**Task to complete:** Every line in the data below has to be repeated exactly; no picture belongs in the result.

**Provided material:**
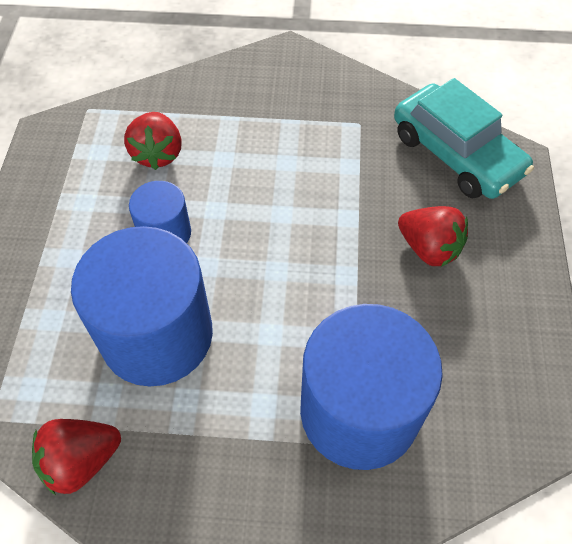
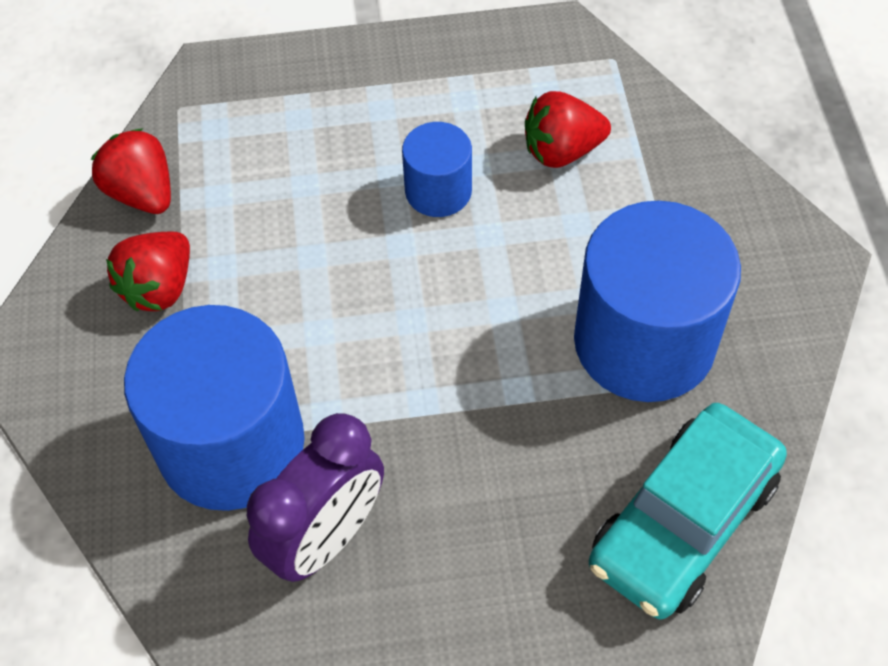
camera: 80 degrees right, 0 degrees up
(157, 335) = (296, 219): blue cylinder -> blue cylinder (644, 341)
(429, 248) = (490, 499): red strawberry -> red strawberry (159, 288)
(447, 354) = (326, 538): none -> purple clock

**Answer section:**
camera: 80 degrees right, 0 degrees up
(157, 335) = (296, 219): blue cylinder -> blue cylinder (644, 341)
(429, 248) = (490, 499): red strawberry -> red strawberry (159, 288)
(447, 354) = (326, 538): none -> purple clock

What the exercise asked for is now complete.